Aim of the exercise -> Could all of the entries be written out exactly, with any pictures omitted?

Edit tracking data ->
------------------------------------------------------------------------
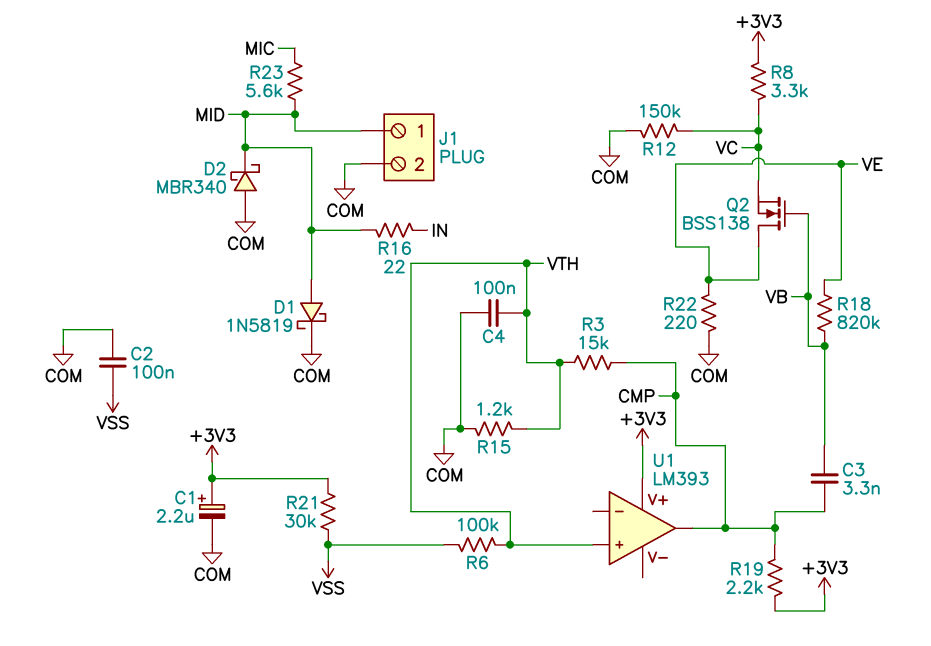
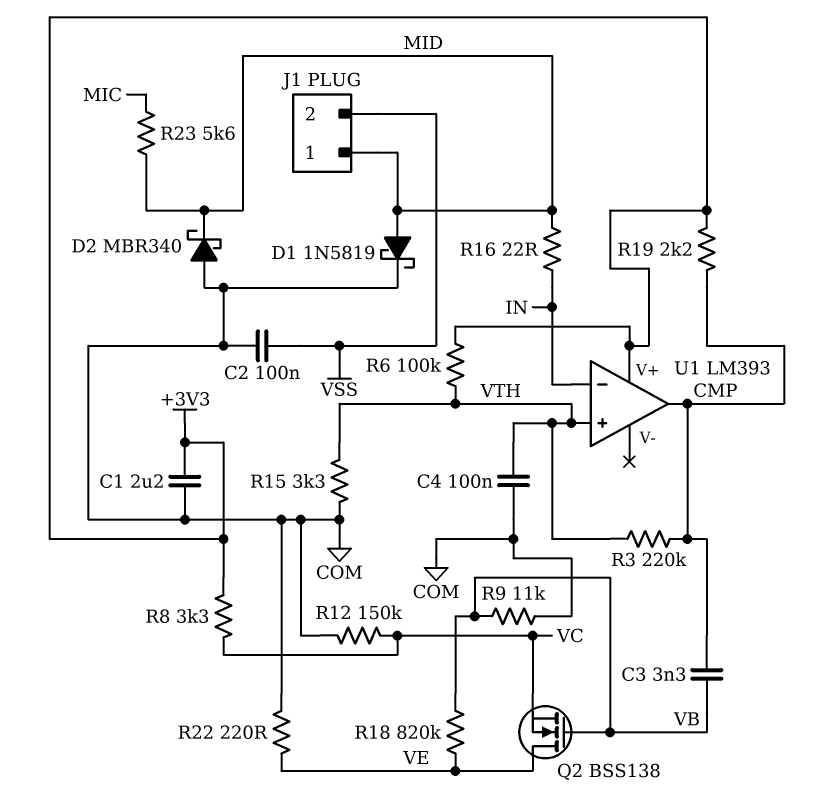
C1: 2.2uF (plus +3V3, minus COM) -> 2.2uF (+3V3, COM)
J1 pin 2: COM -> VSS
R3: 15k (CMP, VTH) -> 220k (CMP, VTH)
R6: 100k (VSS, VTH) -> 100k (+3V3, VTH)
R9: none -> 11k (COM, VB)
R15: 1.2k (COM, VTH) -> 3.3k (COM, VTH)
R21: 30k (+3V3, VSS) -> none
U1 pin in-: none -> IN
------------------------------------------------------------------------
Result of the exercise ->
C1: 2.2uF (plus +3V3, minus COM) -> 2.2uF (+3V3, COM)
J1 pin 2: COM -> VSS
R3: 15k (CMP, VTH) -> 220k (CMP, VTH)
R6: 100k (VSS, VTH) -> 100k (+3V3, VTH)
R9: none -> 11k (COM, VB)
R15: 1.2k (COM, VTH) -> 3.3k (COM, VTH)
R21: 30k (+3V3, VSS) -> none
U1 pin in-: none -> IN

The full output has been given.